# Work item
Using the data below, set down every line from the one containing "blue cylinder [333,120,367,158]" through the one containing "blue plate [345,247,440,316]", inclusive and unchanged. Pictures are to be skipped.

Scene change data
--- START ---

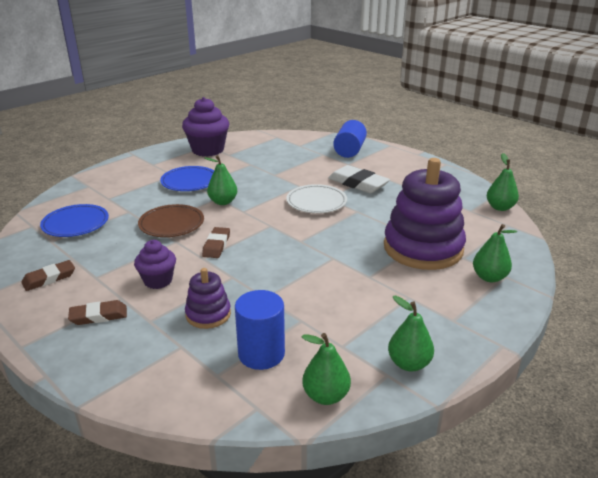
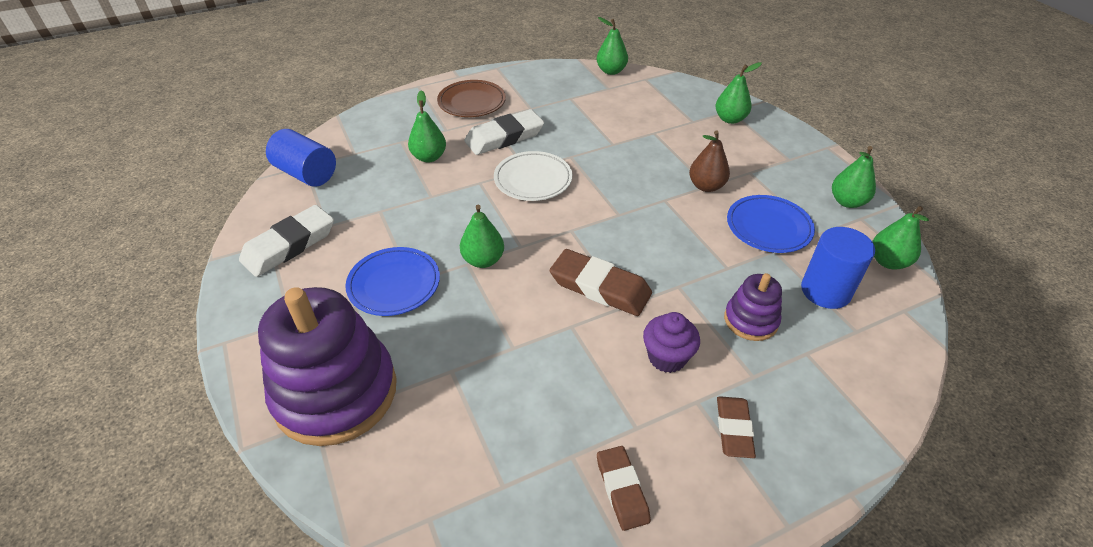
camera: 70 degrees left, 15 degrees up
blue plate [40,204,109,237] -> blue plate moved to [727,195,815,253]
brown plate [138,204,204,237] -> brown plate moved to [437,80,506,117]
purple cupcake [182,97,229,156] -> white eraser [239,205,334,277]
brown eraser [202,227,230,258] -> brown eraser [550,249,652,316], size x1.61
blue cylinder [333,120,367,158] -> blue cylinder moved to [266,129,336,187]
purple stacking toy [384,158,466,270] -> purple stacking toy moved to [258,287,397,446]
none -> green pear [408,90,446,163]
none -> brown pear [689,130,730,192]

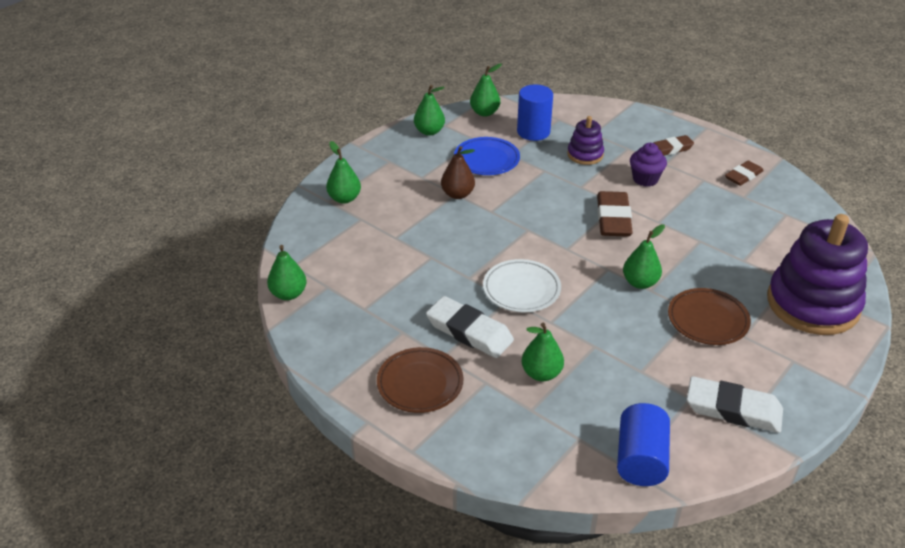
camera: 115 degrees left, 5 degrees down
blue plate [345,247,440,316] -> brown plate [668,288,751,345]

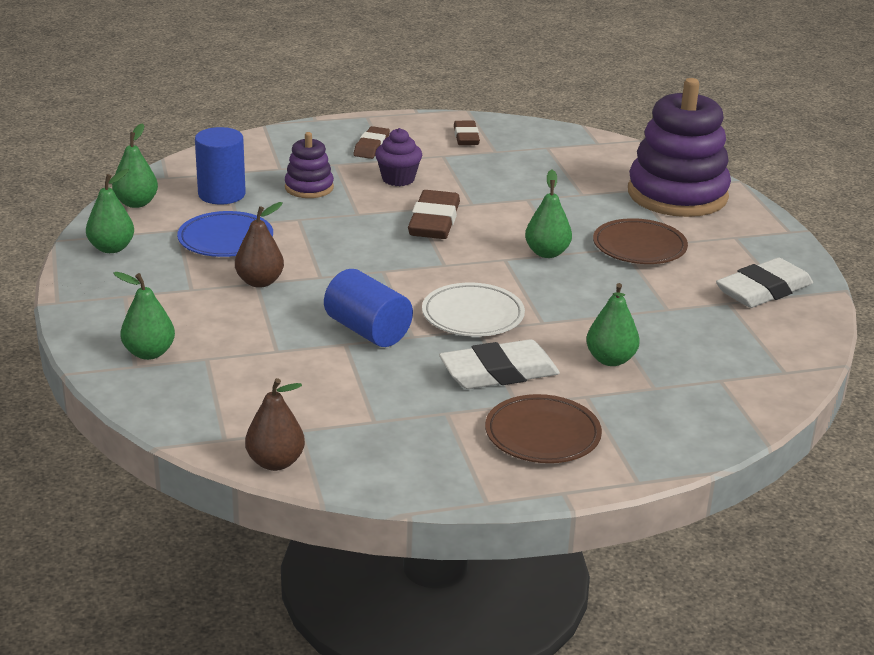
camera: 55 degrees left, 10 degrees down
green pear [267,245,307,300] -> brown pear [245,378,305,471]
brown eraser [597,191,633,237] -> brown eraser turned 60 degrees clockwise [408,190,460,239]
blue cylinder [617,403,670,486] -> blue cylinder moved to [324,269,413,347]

--- END ---

# Exercise response
blue cylinder [333,120,367,158] -> blue cylinder moved to [266,129,336,187]
purple stacking toy [384,158,466,270] -> purple stacking toy moved to [258,287,397,446]
none -> green pear [408,90,446,163]
none -> brown pear [689,130,730,192]

camera: 115 degrees left, 5 degrees down
blue plate [345,247,440,316] -> brown plate [668,288,751,345]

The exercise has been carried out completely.